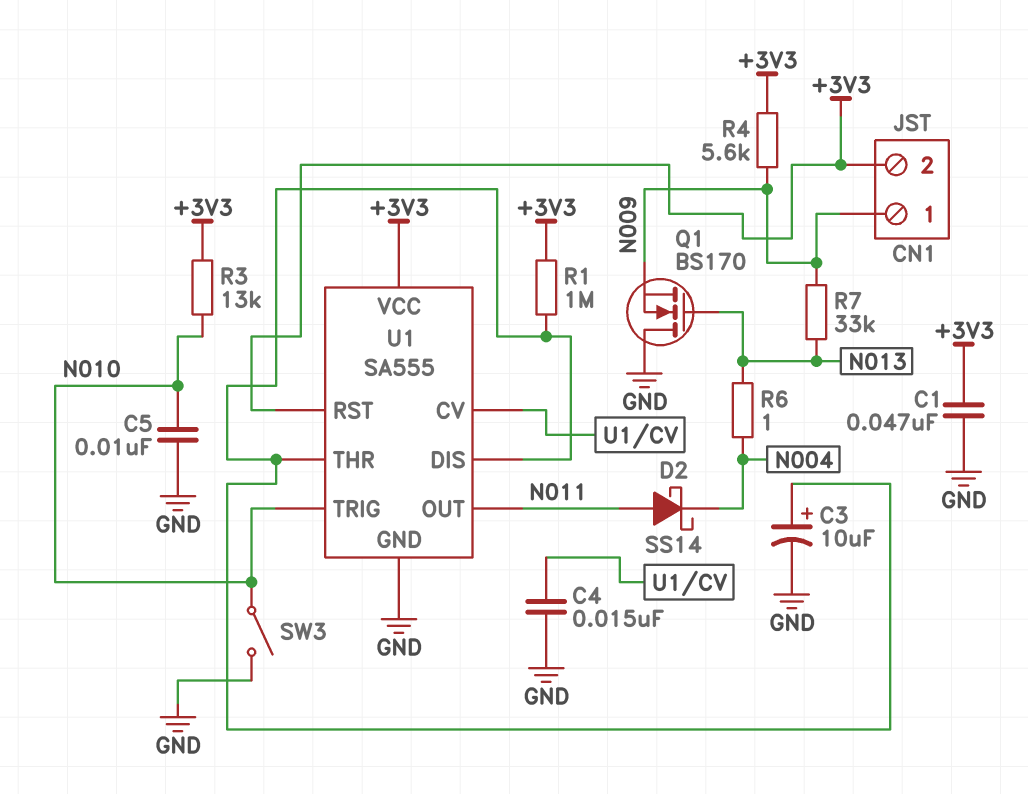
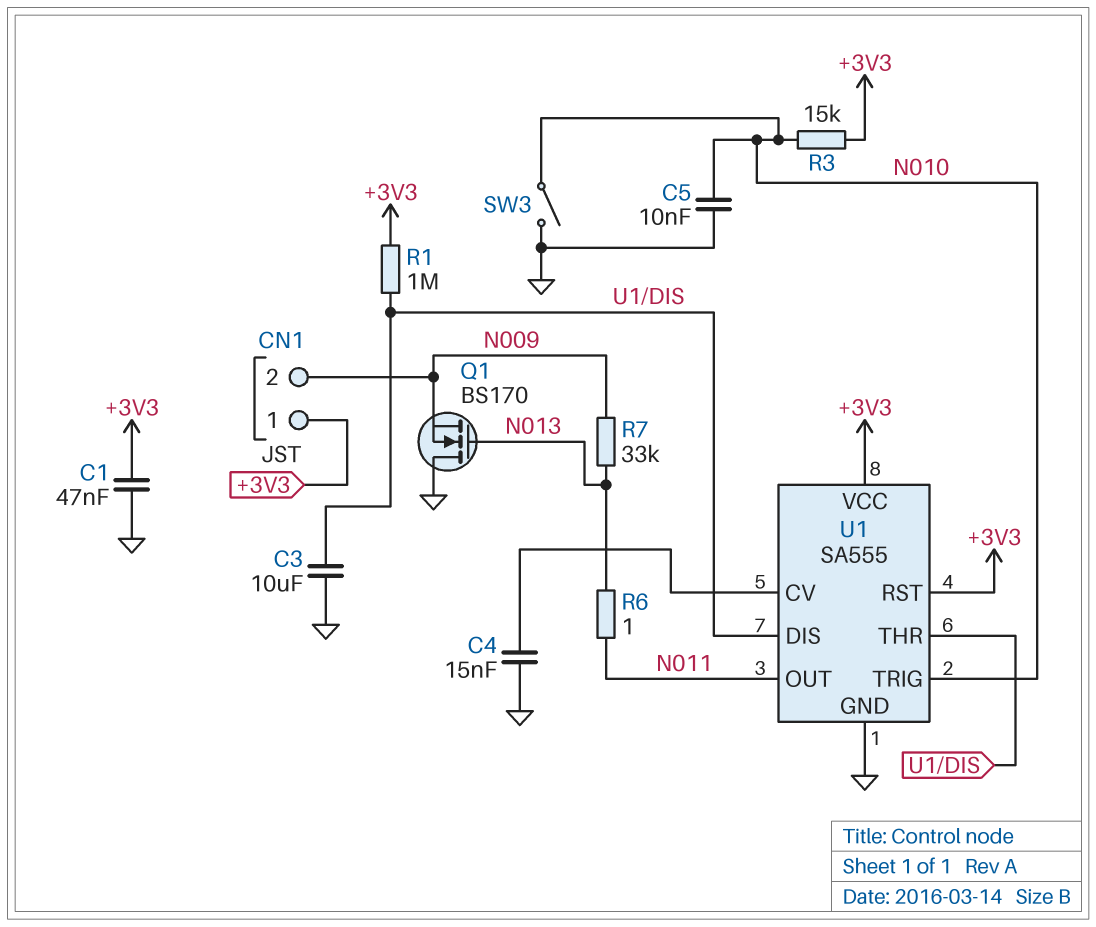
C3: 10uF (plus U1/DIS, minus GND) -> 10uF (GND, U1/DIS)
CN1 pin 1: N009 -> +3V3
CN1 pin 2: +3V3 -> N009
D2: schottky SS14 (A N011, K N004) -> none
R3: 13k (+3V3, N010) -> 15k (+3V3, N010)
R4: 5.6k (+3V3, N009) -> none
R6: 1 (N004, N013) -> 1 (N011, N013)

**Task brief:**
Starting at the line that contains "R3: 13k (+3V3, N010) -> 15k (+3V3, N010)", copy each line through the last one in the records, exactly, and output nothing else.

**Response area:**
R3: 13k (+3V3, N010) -> 15k (+3V3, N010)
R4: 5.6k (+3V3, N009) -> none
R6: 1 (N004, N013) -> 1 (N011, N013)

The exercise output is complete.